[Object frequency data]

════

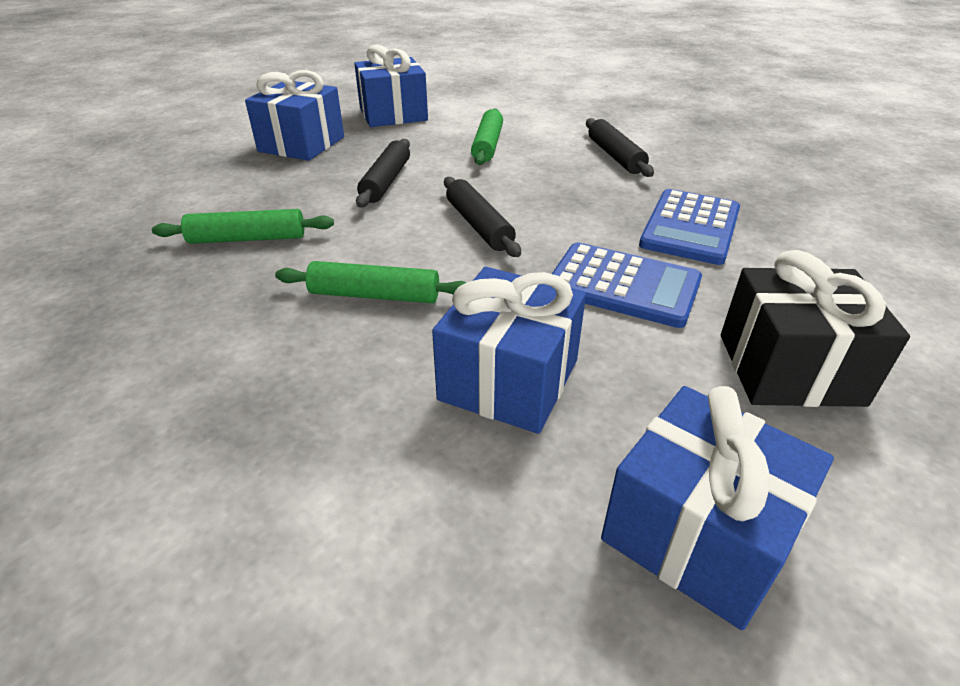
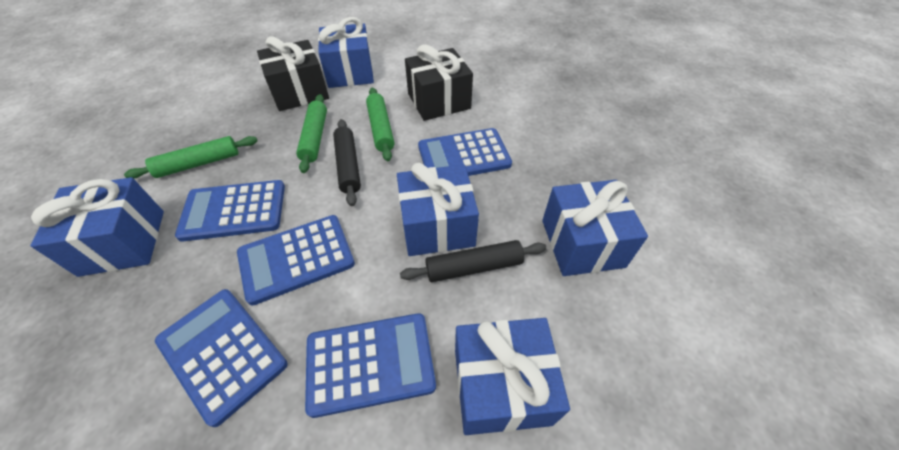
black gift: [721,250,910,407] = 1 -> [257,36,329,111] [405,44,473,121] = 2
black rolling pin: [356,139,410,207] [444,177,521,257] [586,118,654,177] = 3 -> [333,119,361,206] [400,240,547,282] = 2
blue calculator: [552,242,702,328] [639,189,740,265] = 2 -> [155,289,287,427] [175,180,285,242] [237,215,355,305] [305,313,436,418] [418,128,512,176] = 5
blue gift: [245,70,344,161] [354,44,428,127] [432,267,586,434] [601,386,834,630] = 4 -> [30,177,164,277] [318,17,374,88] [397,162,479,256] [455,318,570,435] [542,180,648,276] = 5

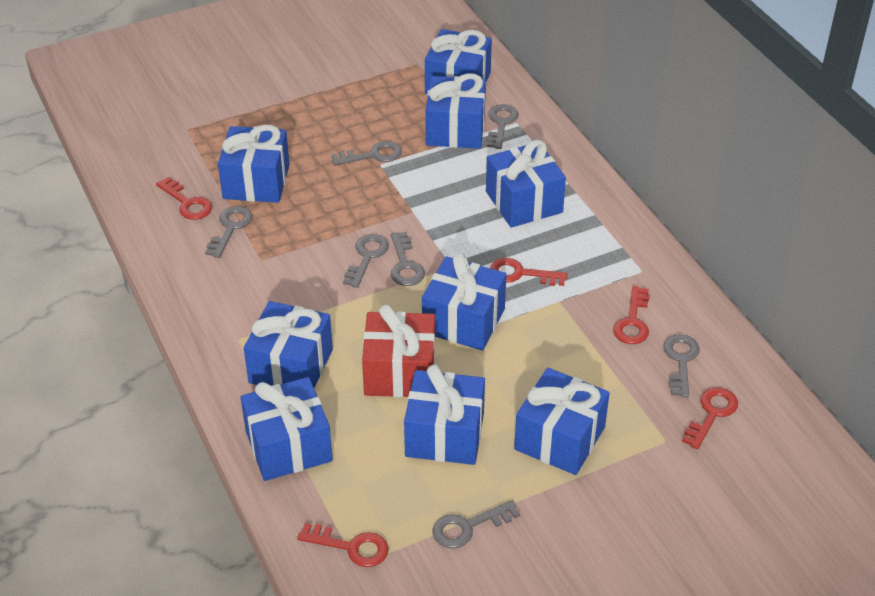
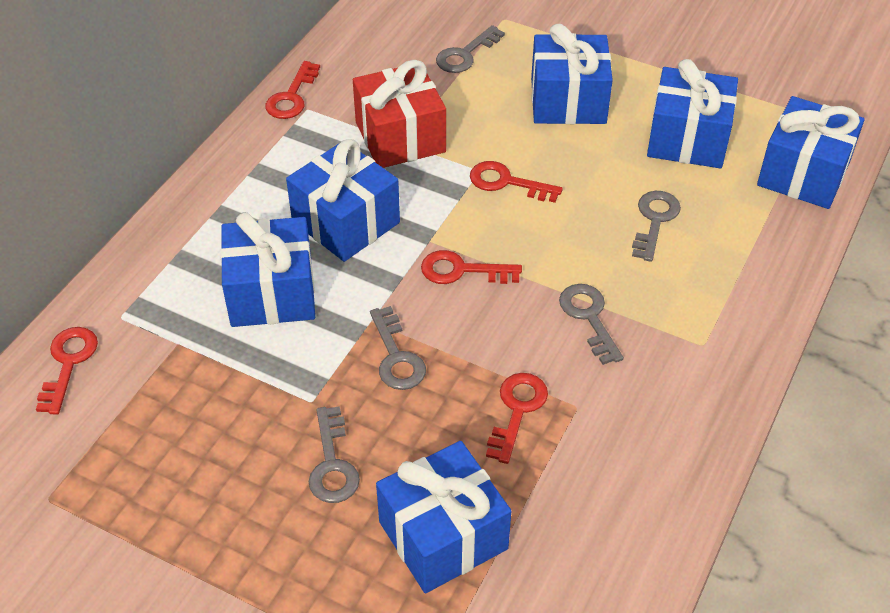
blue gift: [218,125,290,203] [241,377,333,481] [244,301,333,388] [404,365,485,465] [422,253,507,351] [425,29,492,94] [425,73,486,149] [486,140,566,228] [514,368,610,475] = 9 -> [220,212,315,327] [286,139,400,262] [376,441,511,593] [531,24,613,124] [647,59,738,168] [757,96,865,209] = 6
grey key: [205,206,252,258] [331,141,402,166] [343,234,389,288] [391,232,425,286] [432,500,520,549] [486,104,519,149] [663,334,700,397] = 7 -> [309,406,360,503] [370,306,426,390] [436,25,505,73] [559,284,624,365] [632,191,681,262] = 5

════

> _Brief_:
Please output each line above exactly and omit all images.

> _Solution_:
black gift: [721,250,910,407] = 1 -> [257,36,329,111] [405,44,473,121] = 2
black rolling pin: [356,139,410,207] [444,177,521,257] [586,118,654,177] = 3 -> [333,119,361,206] [400,240,547,282] = 2
blue calculator: [552,242,702,328] [639,189,740,265] = 2 -> [155,289,287,427] [175,180,285,242] [237,215,355,305] [305,313,436,418] [418,128,512,176] = 5
blue gift: [245,70,344,161] [354,44,428,127] [432,267,586,434] [601,386,834,630] = 4 -> [30,177,164,277] [318,17,374,88] [397,162,479,256] [455,318,570,435] [542,180,648,276] = 5

blue gift: [218,125,290,203] [241,377,333,481] [244,301,333,388] [404,365,485,465] [422,253,507,351] [425,29,492,94] [425,73,486,149] [486,140,566,228] [514,368,610,475] = 9 -> [220,212,315,327] [286,139,400,262] [376,441,511,593] [531,24,613,124] [647,59,738,168] [757,96,865,209] = 6
grey key: [205,206,252,258] [331,141,402,166] [343,234,389,288] [391,232,425,286] [432,500,520,549] [486,104,519,149] [663,334,700,397] = 7 -> [309,406,360,503] [370,306,426,390] [436,25,505,73] [559,284,624,365] [632,191,681,262] = 5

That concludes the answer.